__YOUR INSTRUCTIONS__:
Your response should contain each line of the data that includes "black".

::: INPUT DATA

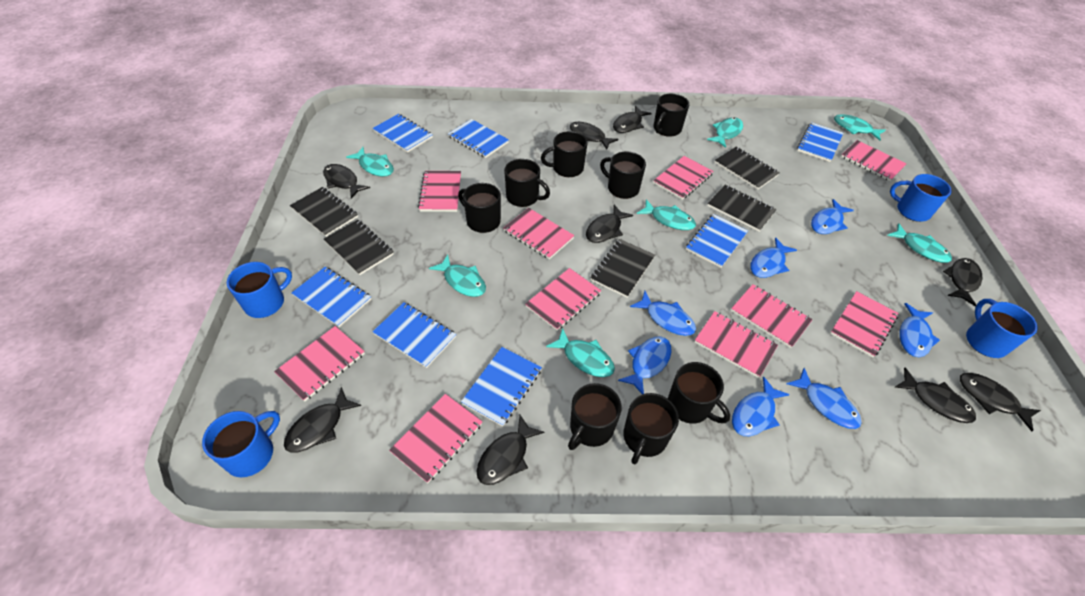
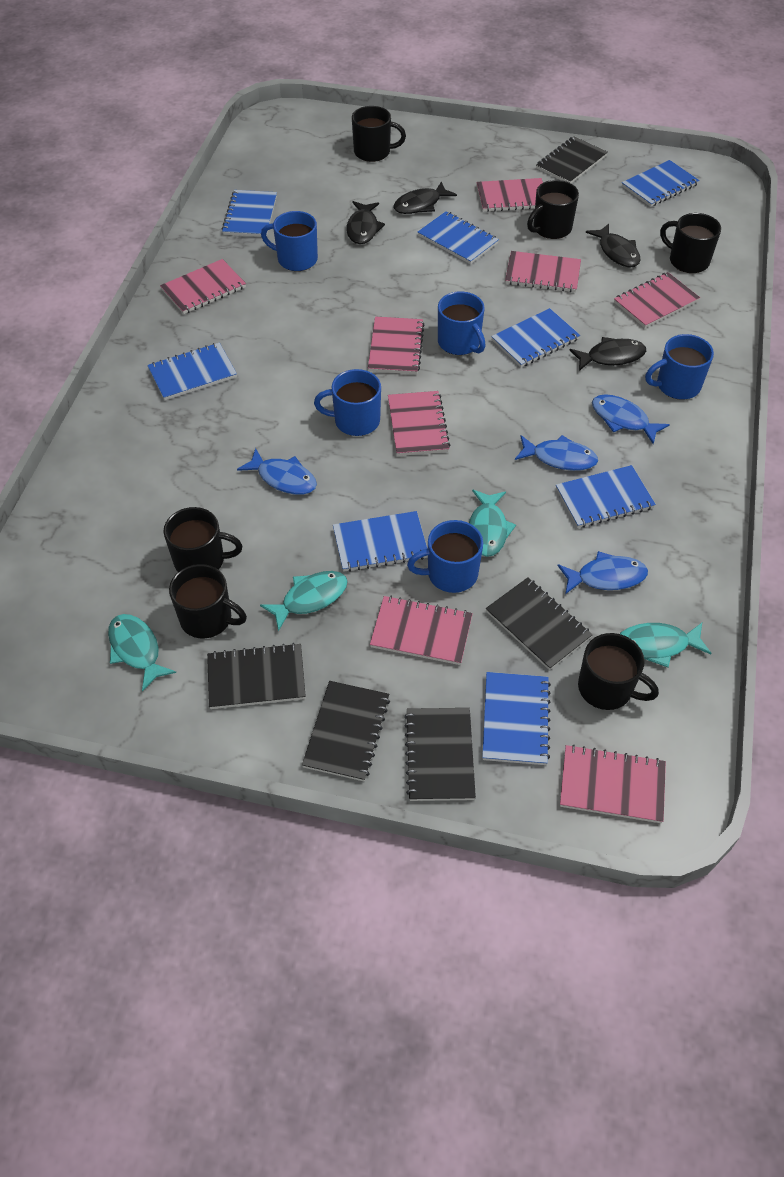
black fish: 9 -> 4
black mug: 8 -> 6
blue fish: 7 -> 4
blue mug: 4 -> 5
blue notebook: 7 -> 8
pink notebook: 10 -> 8
turquoise fish: 7 -> 4

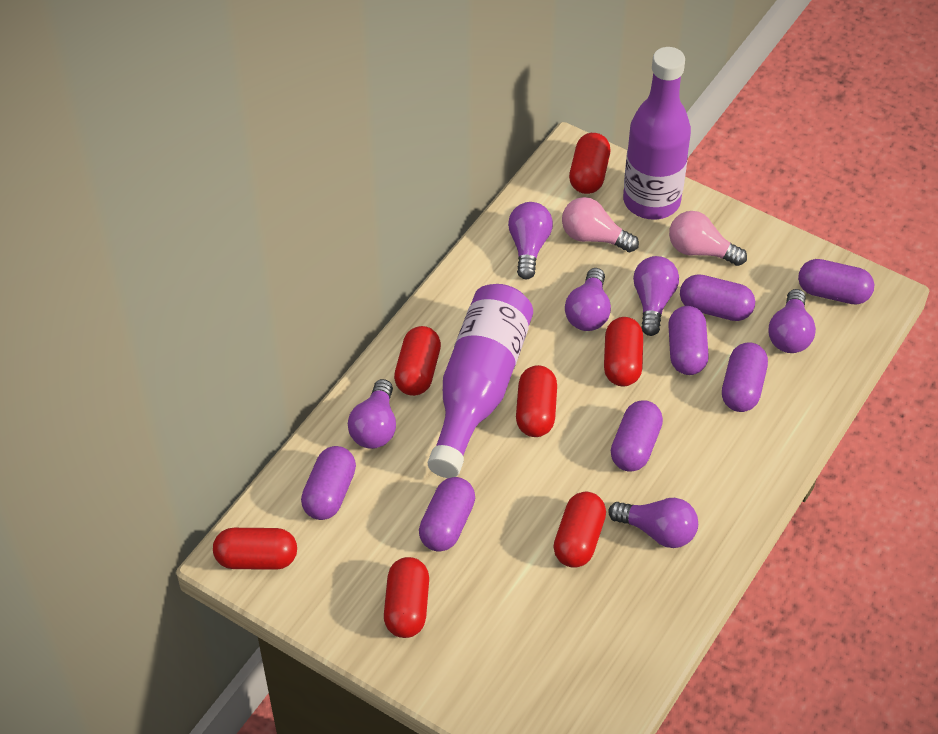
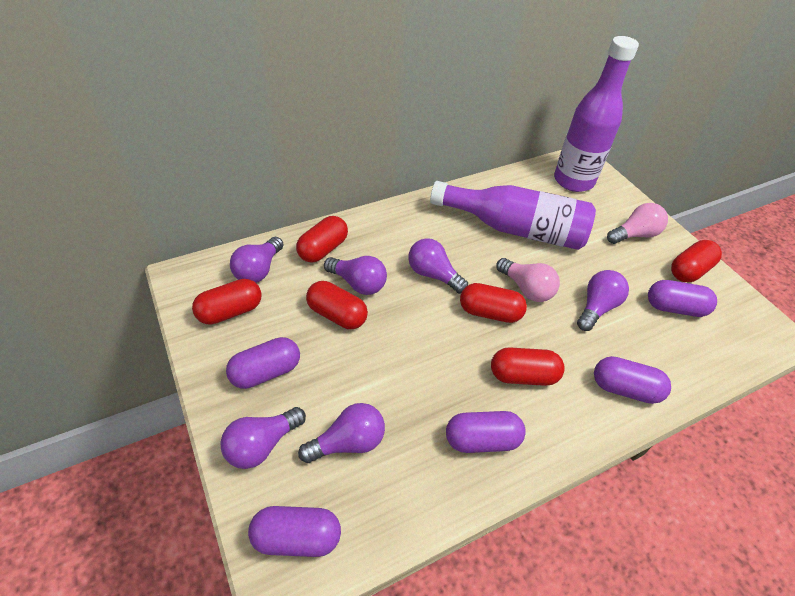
purple capsule: 7 -> 5
red capsule: 7 -> 6

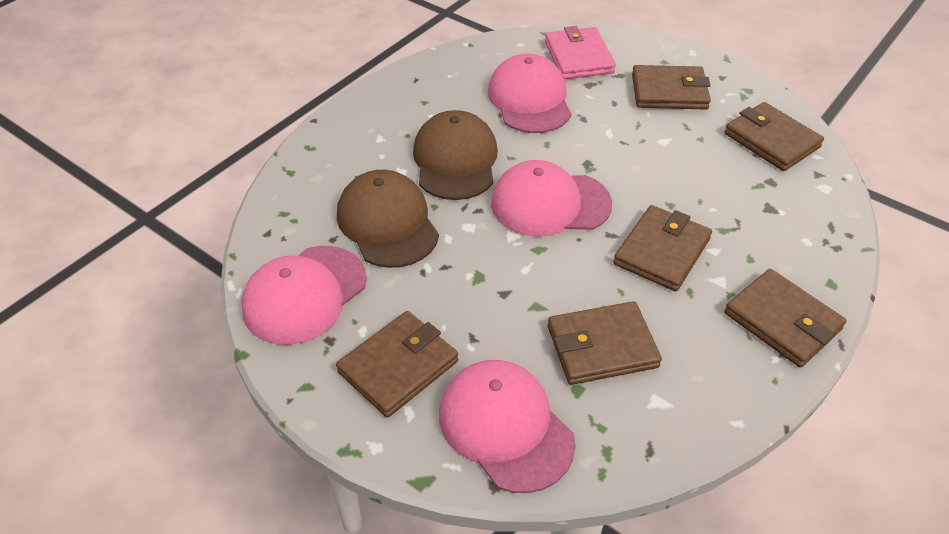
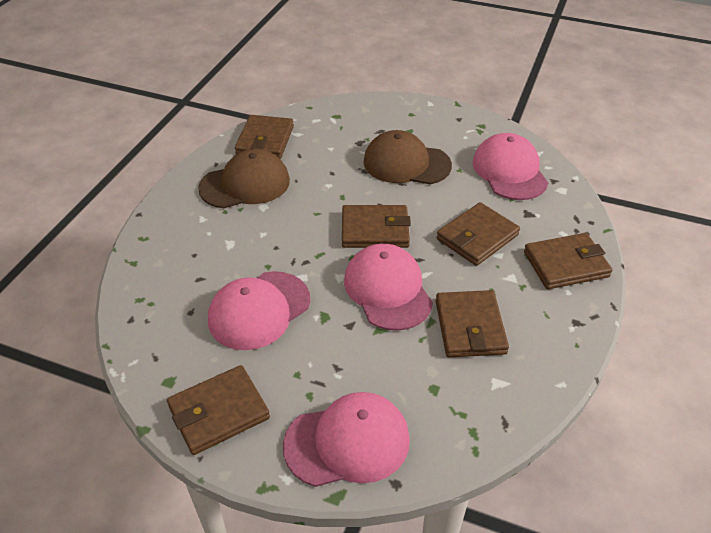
pink wallet: 1 -> 0

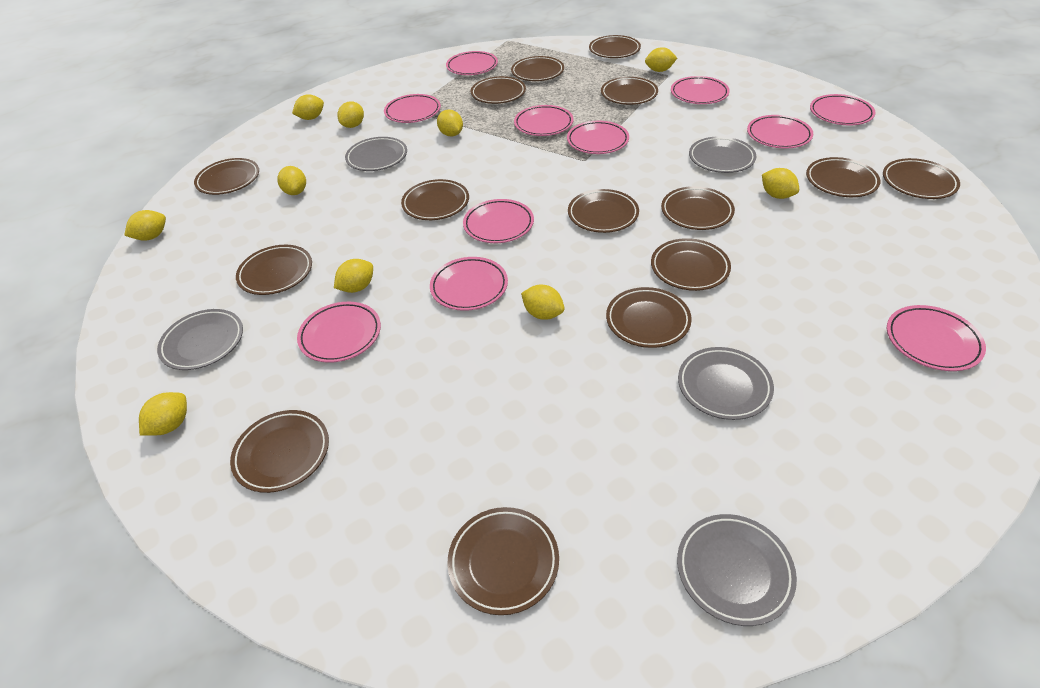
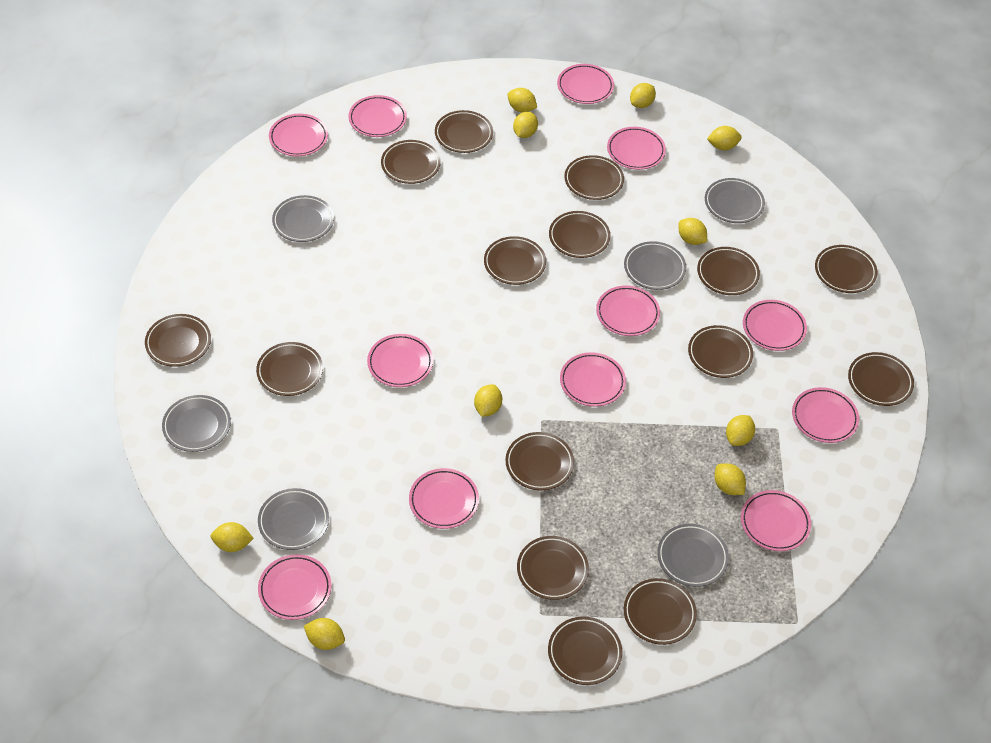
grey plate: 5 -> 6
pink plate: 11 -> 12

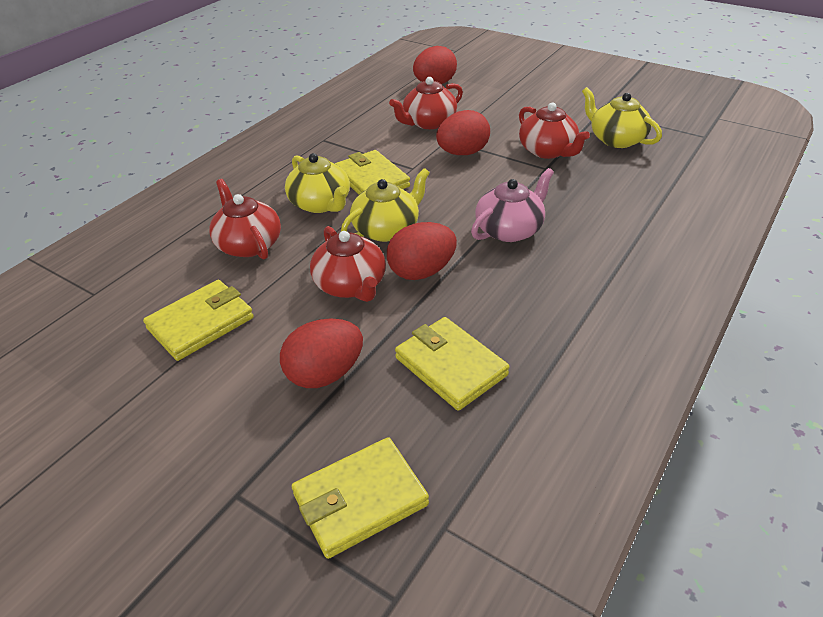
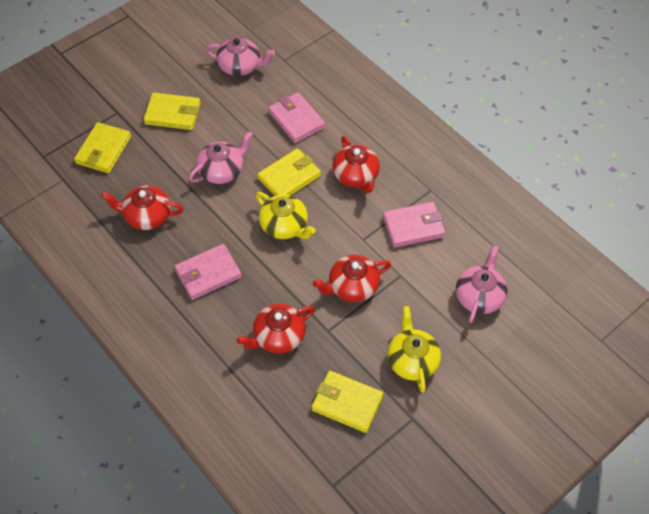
pink teapot: 1 -> 3
pink wallet: 0 -> 3
red egg: 4 -> 0
yellow teapot: 3 -> 2

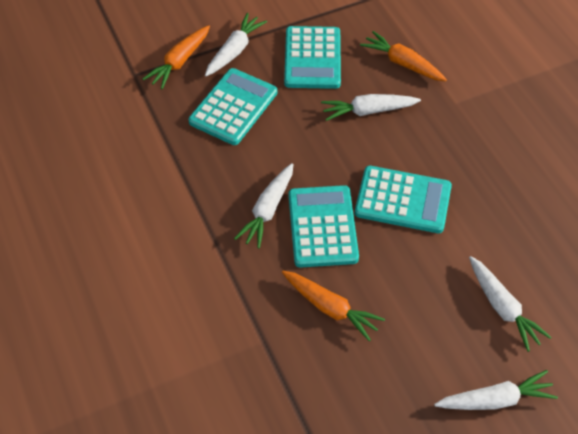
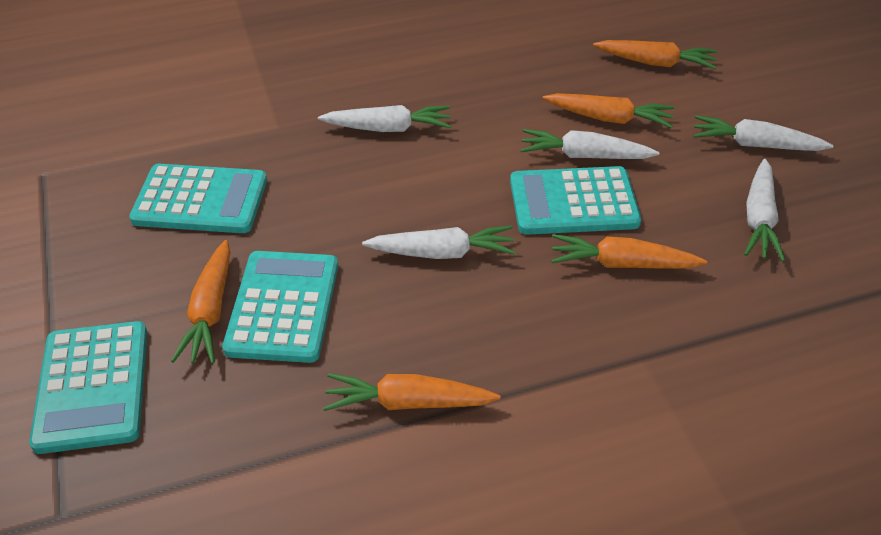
orange carrot: 3 -> 5

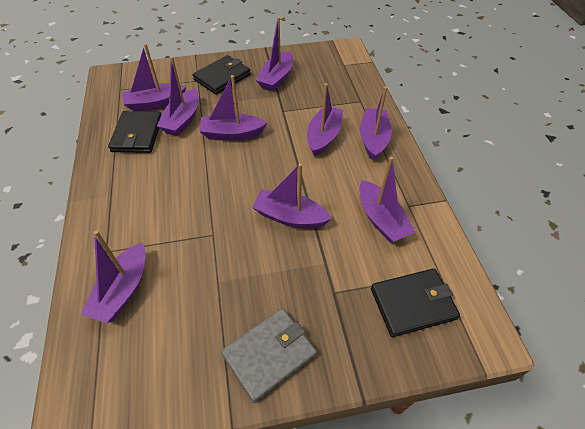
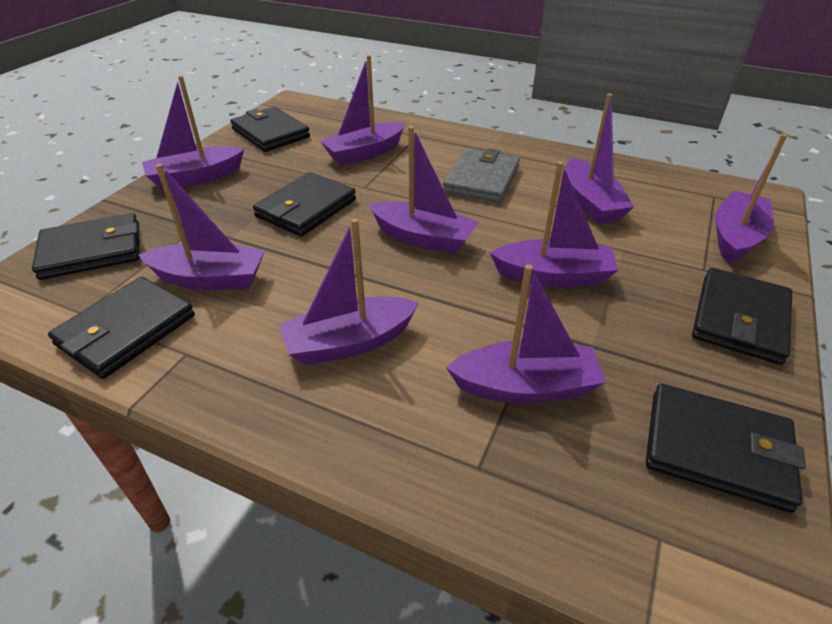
black wallet: 3 -> 6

::::::

__ANSWER TO THIS PROBLEM__:
black fish: 9 -> 4
black mug: 8 -> 6
black wallet: 3 -> 6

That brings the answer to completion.